→ **Edit difference data**:
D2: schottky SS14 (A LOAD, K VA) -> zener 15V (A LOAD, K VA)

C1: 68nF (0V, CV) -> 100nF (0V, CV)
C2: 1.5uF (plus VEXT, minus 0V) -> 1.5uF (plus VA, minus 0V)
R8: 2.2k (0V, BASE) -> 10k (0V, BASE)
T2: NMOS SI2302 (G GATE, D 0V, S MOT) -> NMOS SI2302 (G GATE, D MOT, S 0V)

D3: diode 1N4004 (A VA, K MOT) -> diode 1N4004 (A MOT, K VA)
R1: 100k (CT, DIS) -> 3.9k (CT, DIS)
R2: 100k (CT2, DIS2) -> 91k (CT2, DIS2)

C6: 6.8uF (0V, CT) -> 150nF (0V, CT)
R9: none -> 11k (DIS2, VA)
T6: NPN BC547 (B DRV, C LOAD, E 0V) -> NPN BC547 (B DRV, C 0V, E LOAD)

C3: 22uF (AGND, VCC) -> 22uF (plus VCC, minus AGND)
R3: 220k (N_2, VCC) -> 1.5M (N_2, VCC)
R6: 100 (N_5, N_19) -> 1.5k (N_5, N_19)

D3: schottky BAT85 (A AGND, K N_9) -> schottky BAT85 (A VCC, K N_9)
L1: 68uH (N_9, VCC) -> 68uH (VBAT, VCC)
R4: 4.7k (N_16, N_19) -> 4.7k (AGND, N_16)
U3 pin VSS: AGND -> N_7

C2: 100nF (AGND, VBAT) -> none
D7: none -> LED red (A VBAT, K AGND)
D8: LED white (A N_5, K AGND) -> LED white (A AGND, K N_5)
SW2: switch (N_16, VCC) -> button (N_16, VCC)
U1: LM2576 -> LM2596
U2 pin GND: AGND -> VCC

→ **WHAT YOU HAVE TO DO**: Without omission, return all of the records exactly as given.

→ **EXERCISE SOLUTION**:
D2: schottky SS14 (A LOAD, K VA) -> zener 15V (A LOAD, K VA)

C1: 68nF (0V, CV) -> 100nF (0V, CV)
C2: 1.5uF (plus VEXT, minus 0V) -> 1.5uF (plus VA, minus 0V)
R8: 2.2k (0V, BASE) -> 10k (0V, BASE)
T2: NMOS SI2302 (G GATE, D 0V, S MOT) -> NMOS SI2302 (G GATE, D MOT, S 0V)

D3: diode 1N4004 (A VA, K MOT) -> diode 1N4004 (A MOT, K VA)
R1: 100k (CT, DIS) -> 3.9k (CT, DIS)
R2: 100k (CT2, DIS2) -> 91k (CT2, DIS2)

C6: 6.8uF (0V, CT) -> 150nF (0V, CT)
R9: none -> 11k (DIS2, VA)
T6: NPN BC547 (B DRV, C LOAD, E 0V) -> NPN BC547 (B DRV, C 0V, E LOAD)

C3: 22uF (AGND, VCC) -> 22uF (plus VCC, minus AGND)
R3: 220k (N_2, VCC) -> 1.5M (N_2, VCC)
R6: 100 (N_5, N_19) -> 1.5k (N_5, N_19)

D3: schottky BAT85 (A AGND, K N_9) -> schottky BAT85 (A VCC, K N_9)
L1: 68uH (N_9, VCC) -> 68uH (VBAT, VCC)
R4: 4.7k (N_16, N_19) -> 4.7k (AGND, N_16)
U3 pin VSS: AGND -> N_7

C2: 100nF (AGND, VBAT) -> none
D7: none -> LED red (A VBAT, K AGND)
D8: LED white (A N_5, K AGND) -> LED white (A AGND, K N_5)
SW2: switch (N_16, VCC) -> button (N_16, VCC)
U1: LM2576 -> LM2596
U2 pin GND: AGND -> VCC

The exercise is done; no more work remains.